— What you are asked to do —
Copy the lines below verbatim, beginning with the line that includes "bell (2nd from" and continuing to the end; leave out everything before it.

— Data to process —
- - - - -

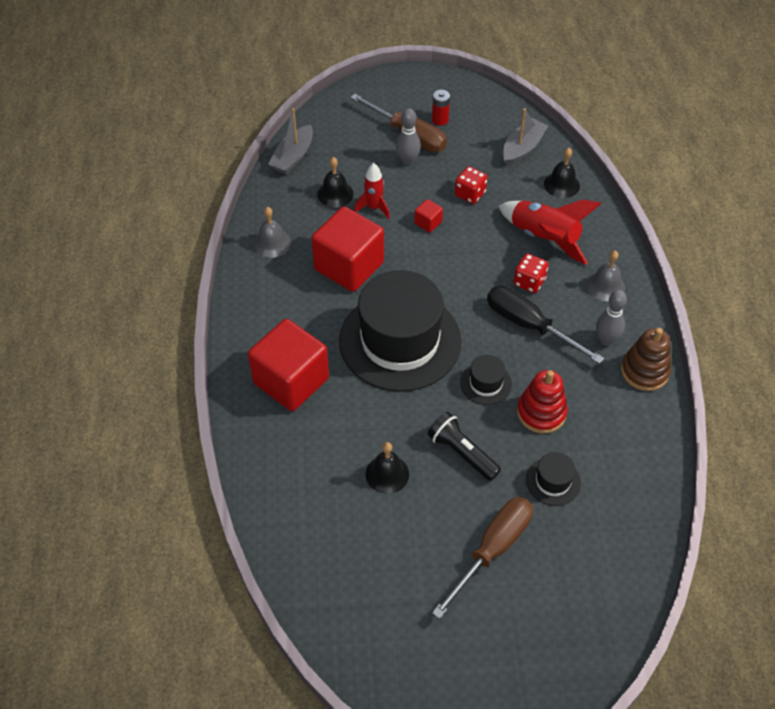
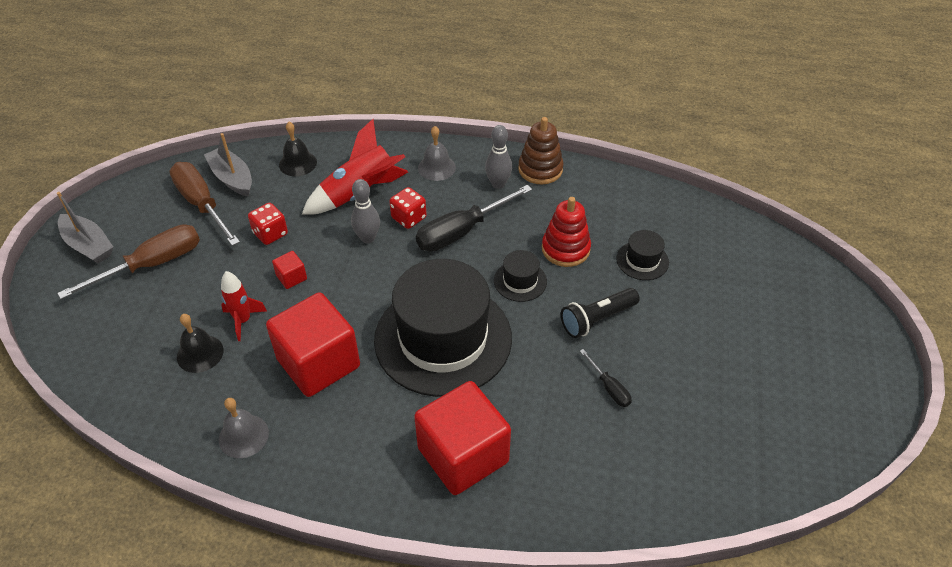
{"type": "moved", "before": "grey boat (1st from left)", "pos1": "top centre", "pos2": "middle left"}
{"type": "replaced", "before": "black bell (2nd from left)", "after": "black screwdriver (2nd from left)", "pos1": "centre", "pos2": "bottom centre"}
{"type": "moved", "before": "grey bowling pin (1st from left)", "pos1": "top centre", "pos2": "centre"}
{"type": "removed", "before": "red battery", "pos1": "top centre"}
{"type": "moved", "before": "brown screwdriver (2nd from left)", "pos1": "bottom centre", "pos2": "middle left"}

- - - - -

— Result of this task —
{"type": "replaced", "before": "black bell (2nd from left)", "after": "black screwdriver (2nd from left)", "pos1": "centre", "pos2": "bottom centre"}
{"type": "moved", "before": "grey bowling pin (1st from left)", "pos1": "top centre", "pos2": "centre"}
{"type": "removed", "before": "red battery", "pos1": "top centre"}
{"type": "moved", "before": "brown screwdriver (2nd from left)", "pos1": "bottom centre", "pos2": "middle left"}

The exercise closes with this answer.